» **What needs to be done**:
Copy out every line in the records below that contains the string "kern". Case matters, so only matches with the same capitalization count.

▼

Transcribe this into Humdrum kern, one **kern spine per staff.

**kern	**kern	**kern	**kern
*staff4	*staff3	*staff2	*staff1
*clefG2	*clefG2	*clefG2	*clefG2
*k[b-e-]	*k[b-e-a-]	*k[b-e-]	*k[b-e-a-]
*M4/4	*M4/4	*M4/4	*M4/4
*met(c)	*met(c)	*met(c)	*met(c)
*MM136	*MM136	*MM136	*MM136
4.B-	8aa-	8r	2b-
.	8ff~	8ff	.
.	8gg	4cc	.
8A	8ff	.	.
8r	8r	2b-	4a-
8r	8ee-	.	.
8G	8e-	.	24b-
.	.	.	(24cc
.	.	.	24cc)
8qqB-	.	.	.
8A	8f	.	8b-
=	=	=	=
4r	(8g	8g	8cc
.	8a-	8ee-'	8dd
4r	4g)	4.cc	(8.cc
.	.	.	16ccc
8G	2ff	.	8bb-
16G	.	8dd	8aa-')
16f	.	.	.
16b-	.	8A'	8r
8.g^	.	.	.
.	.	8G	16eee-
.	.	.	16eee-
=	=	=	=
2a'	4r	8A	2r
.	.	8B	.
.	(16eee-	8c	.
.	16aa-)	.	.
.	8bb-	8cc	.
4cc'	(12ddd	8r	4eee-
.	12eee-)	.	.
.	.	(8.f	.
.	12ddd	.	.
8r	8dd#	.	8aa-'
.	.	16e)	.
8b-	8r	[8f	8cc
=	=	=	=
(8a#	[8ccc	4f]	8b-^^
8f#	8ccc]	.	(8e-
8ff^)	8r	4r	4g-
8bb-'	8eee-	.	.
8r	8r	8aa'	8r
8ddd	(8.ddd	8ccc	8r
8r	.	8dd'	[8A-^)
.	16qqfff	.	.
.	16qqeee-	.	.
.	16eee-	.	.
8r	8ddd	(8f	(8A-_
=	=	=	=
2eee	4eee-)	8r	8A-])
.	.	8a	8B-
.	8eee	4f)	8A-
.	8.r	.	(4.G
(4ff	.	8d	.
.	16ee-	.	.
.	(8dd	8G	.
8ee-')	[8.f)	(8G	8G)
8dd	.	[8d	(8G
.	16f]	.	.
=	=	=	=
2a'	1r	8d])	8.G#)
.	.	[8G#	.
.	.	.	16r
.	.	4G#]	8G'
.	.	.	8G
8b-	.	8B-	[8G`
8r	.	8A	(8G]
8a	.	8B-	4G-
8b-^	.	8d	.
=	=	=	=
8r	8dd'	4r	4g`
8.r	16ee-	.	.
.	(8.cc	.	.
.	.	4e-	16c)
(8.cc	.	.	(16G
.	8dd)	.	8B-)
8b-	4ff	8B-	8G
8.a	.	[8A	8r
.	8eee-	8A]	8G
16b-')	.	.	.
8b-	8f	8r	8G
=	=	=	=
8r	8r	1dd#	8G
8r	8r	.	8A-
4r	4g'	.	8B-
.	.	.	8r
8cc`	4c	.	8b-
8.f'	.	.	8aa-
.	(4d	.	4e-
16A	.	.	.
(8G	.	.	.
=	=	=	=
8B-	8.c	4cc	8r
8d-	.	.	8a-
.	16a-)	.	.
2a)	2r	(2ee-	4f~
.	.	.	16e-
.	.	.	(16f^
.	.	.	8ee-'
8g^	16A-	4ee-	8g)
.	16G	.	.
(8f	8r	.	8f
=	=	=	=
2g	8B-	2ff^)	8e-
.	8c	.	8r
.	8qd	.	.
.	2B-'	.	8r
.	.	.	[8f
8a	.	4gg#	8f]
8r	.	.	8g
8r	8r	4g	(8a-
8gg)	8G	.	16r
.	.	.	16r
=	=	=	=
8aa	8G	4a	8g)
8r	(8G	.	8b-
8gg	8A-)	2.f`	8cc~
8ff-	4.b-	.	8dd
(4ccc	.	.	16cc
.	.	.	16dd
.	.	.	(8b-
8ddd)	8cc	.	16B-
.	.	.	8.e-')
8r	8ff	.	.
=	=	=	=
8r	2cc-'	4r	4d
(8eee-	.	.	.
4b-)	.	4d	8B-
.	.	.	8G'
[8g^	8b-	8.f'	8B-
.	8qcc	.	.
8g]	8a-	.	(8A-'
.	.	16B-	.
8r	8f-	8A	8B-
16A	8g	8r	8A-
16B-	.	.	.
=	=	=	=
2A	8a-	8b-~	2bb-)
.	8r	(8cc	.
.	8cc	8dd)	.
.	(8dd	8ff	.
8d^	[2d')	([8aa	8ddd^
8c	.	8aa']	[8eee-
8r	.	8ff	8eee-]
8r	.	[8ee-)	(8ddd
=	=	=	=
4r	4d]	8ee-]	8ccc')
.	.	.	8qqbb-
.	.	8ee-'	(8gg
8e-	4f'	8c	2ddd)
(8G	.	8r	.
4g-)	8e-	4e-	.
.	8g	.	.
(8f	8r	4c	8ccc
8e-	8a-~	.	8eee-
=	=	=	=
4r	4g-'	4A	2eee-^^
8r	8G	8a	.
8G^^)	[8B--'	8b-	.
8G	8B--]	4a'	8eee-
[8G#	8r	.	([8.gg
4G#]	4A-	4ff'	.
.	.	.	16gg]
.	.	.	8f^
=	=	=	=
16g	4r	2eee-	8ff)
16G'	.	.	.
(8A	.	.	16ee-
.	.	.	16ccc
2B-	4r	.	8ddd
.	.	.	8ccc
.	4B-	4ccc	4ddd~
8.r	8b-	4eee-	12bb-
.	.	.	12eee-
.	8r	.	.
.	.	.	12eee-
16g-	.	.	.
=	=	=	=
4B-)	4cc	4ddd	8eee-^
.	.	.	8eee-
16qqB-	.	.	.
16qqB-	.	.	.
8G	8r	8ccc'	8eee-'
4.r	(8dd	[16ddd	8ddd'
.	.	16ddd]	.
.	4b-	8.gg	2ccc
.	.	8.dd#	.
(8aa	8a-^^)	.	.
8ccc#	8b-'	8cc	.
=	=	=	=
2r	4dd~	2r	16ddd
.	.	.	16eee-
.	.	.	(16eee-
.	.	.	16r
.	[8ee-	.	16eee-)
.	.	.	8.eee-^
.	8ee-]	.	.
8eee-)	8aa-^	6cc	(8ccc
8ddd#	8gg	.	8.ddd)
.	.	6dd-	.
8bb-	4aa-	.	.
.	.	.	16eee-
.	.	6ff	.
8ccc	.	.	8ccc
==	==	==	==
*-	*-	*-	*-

▲

» **Exercise response**:
Transcribe this into Humdrum kern, one **kern spine per staff.
**kern	**kern	**kern	**kern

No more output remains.